» **YOUR OBJECTIVE**: Taking the data below, please print only the lines from the line holding "turquoise clock: [571,83,607,166]" to the line holding "red apple: [275,97,317,140]", inclusive, with pictures omitted.

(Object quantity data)
BEGIN

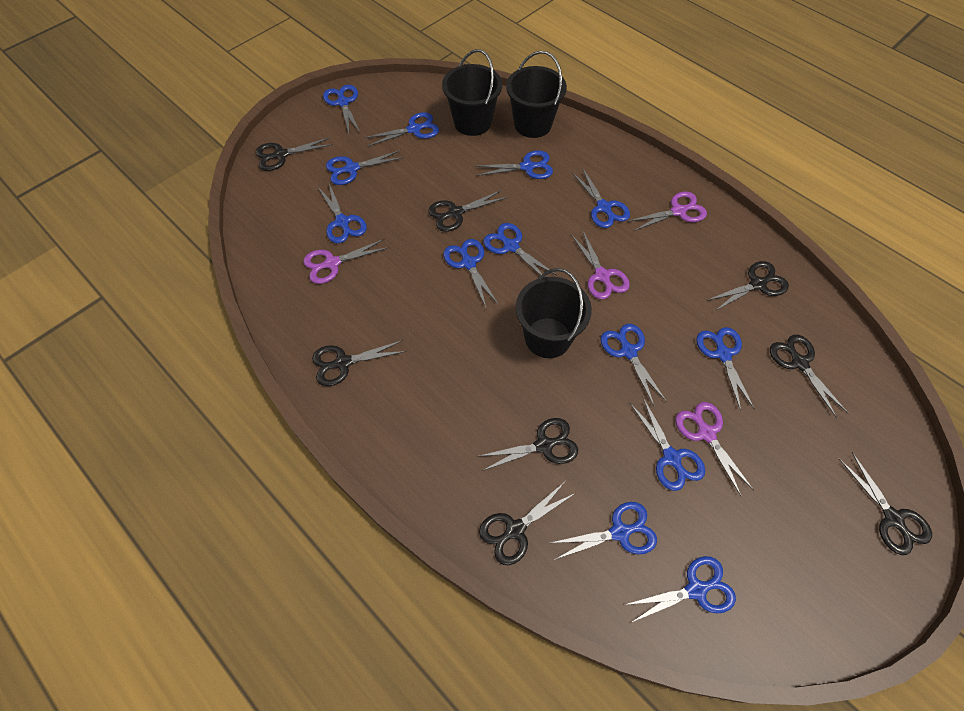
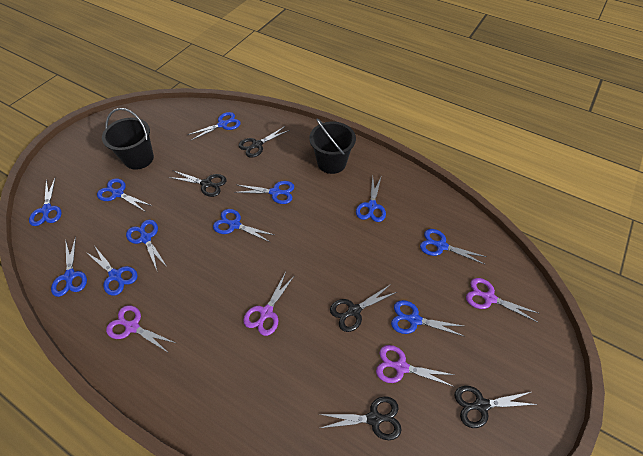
black bucket: [442,49,502,136] [506,51,567,138] [516,268,592,358] = 3 -> [102,108,154,170] [309,118,356,174] = 2
black scissors: [255,137,333,171] [312,340,406,386] [428,190,508,232] [479,418,578,471] [479,482,576,565] [706,261,789,311] [770,335,848,418] [839,452,932,555] = 8 -> [169,171,227,197] [238,126,290,158] [319,396,402,440] [330,284,397,332] [454,386,538,428] = 5
blue scissors: [317,183,367,243] [323,85,361,134] [326,150,404,185] [364,112,439,147] [444,239,499,307] [475,150,553,179] [484,223,558,276] [551,502,657,560] [572,168,630,228] [601,324,667,406] [624,556,736,622] [630,398,705,491] [697,327,755,411] = 13 -> [29,177,62,226] [51,237,87,297] [86,247,138,296] [97,178,152,211] [126,220,167,270] [188,112,241,140] [213,209,274,242] [234,181,294,204] [356,175,386,222] [391,300,463,336] [420,229,487,265] = 11

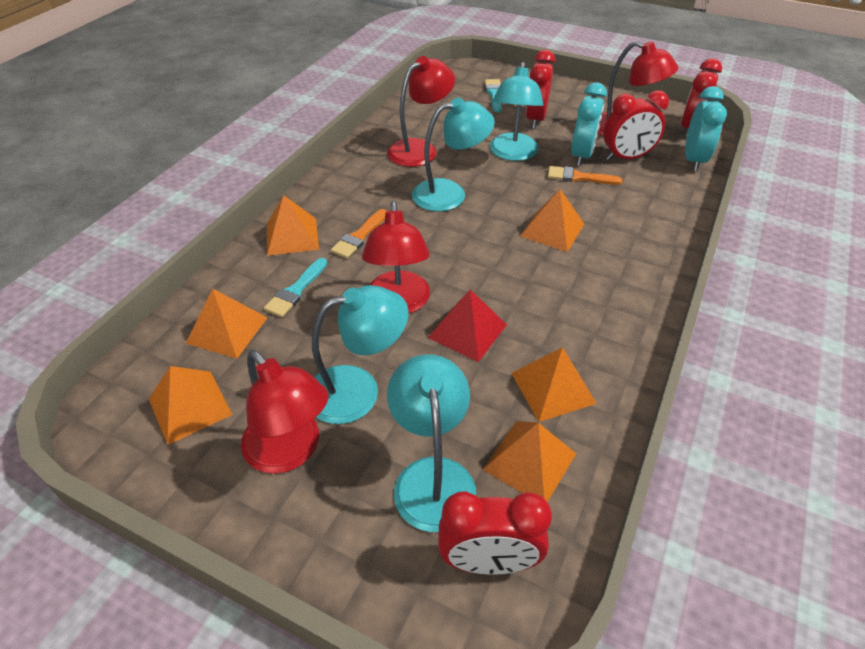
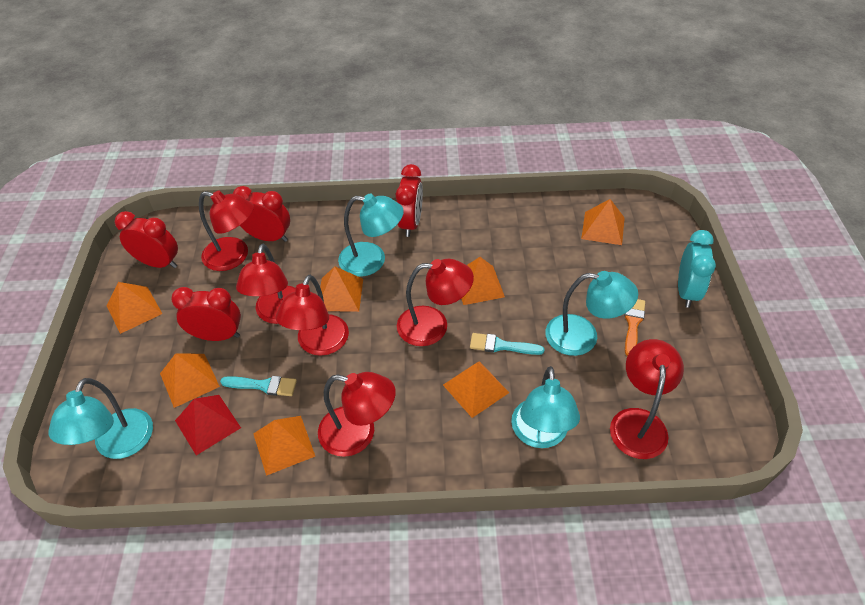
orange brush: [331,209,386,259] [548,166,623,185] = 2 -> [624,299,645,356] = 1
orange pyramid: [149,366,233,445] [186,289,268,359] [267,195,319,256] [482,421,577,502] [511,347,597,422] [520,189,584,252] = 6 -> [106,282,162,334] [160,353,220,408] [254,416,315,476] [320,266,363,312] [443,361,509,418] [461,257,505,305] [581,199,625,245] = 7
red lamp: [241,350,329,474] [362,201,430,314] [387,56,455,167] [598,41,679,136] = 4 -> [199,191,254,271] [236,244,296,324] [276,275,349,356] [318,372,396,457] [397,259,474,346] [610,339,684,459] = 6
turquoise clock: [571,83,607,166] [685,86,727,171] = 2 -> [678,230,716,308] = 1

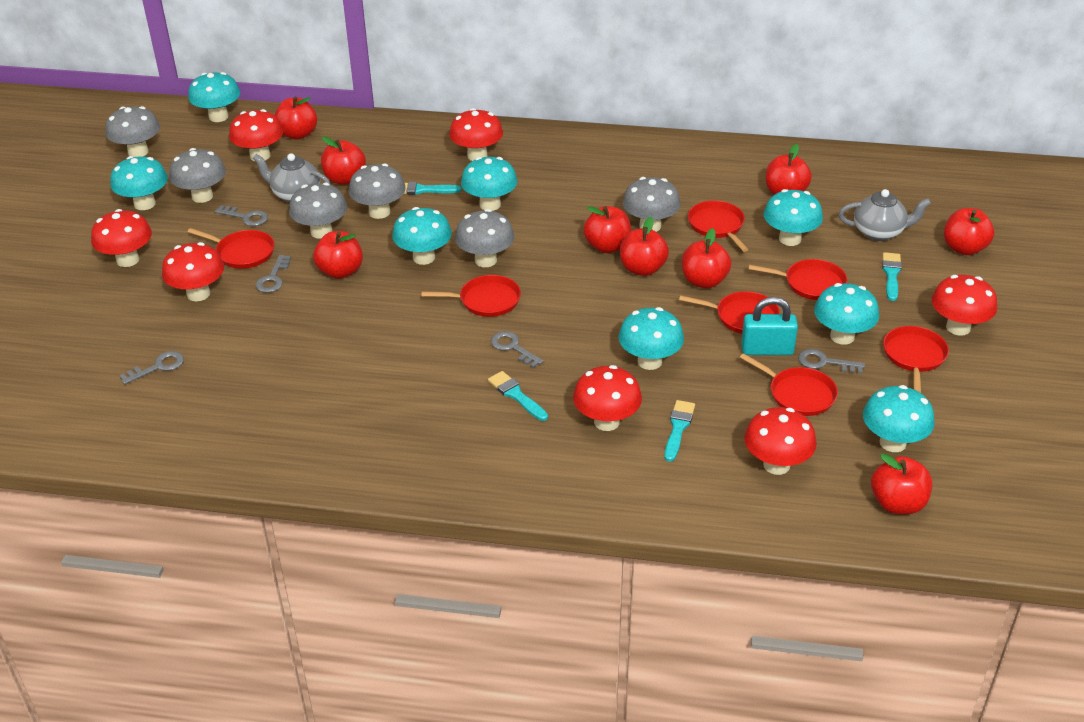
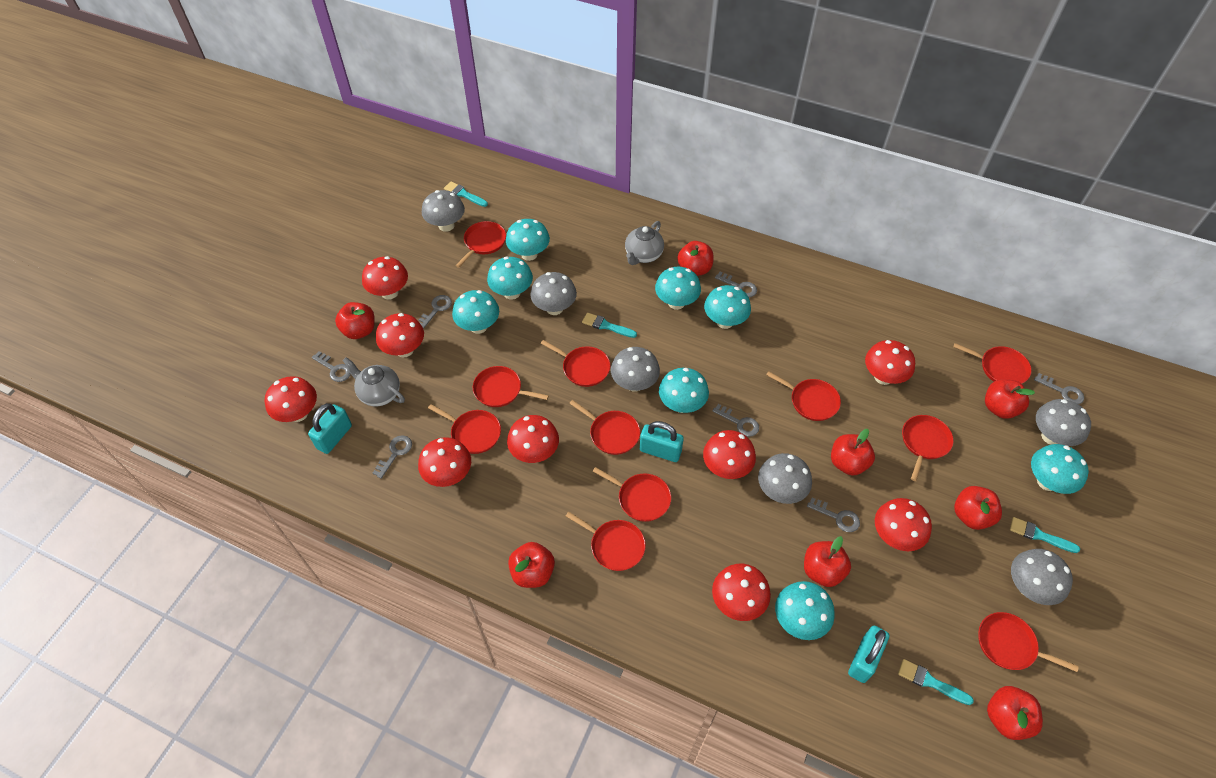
grey key: [119,351,184,385] [215,205,268,226] [255,255,291,293] [491,331,544,368] [798,349,865,373] = 5 -> [312,351,351,382] [373,435,412,479] [419,295,452,329] [712,404,759,437] [715,272,757,297] [807,497,860,532] [1034,373,1084,404] = 7
red apple: [275,97,317,140] [313,231,363,279] [321,137,366,184] [583,206,631,253] [620,217,669,276] [682,228,731,288] [766,144,812,195] [871,454,932,514] [944,208,994,255] = 9 -> [335,302,375,339] [508,542,555,588] [677,241,714,276] [804,536,851,587] [831,429,875,476] [954,486,1002,530] [985,379,1035,419] [987,686,1043,740] = 8
red mushroom: [91,209,152,267] [162,242,224,301] [229,109,283,161] [449,108,503,161] [573,365,642,431] [744,407,817,475] [932,275,997,336] = 7 -> [265,376,317,422] [362,256,408,300] [376,313,424,358] [418,437,471,487] [507,415,559,463] [703,430,756,479] [712,564,771,621] [865,340,915,385] [875,498,932,551] = 9
red pan: [188,228,275,269] [422,275,521,317] [679,291,780,334] [688,201,749,252] [740,353,838,416] [749,259,847,300] [883,326,949,393] = 7 -> [428,404,501,454] [455,221,506,268] [473,366,549,407] [541,340,610,387] [566,512,646,571] [569,400,640,455] [592,467,671,522] [766,371,841,421] [902,415,954,481] [953,343,1031,384] [978,612,1079,672] = 11
turquoise padlock: [741,297,798,355] = 1 -> [308,403,352,454] [640,421,684,462] [848,626,889,683] = 3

END

» **PROBLEM SOLUTION**:
turquoise clock: [571,83,607,166] [685,86,727,171] = 2 -> [678,230,716,308] = 1

grey key: [119,351,184,385] [215,205,268,226] [255,255,291,293] [491,331,544,368] [798,349,865,373] = 5 -> [312,351,351,382] [373,435,412,479] [419,295,452,329] [712,404,759,437] [715,272,757,297] [807,497,860,532] [1034,373,1084,404] = 7
red apple: [275,97,317,140] [313,231,363,279] [321,137,366,184] [583,206,631,253] [620,217,669,276] [682,228,731,288] [766,144,812,195] [871,454,932,514] [944,208,994,255] = 9 -> [335,302,375,339] [508,542,555,588] [677,241,714,276] [804,536,851,587] [831,429,875,476] [954,486,1002,530] [985,379,1035,419] [987,686,1043,740] = 8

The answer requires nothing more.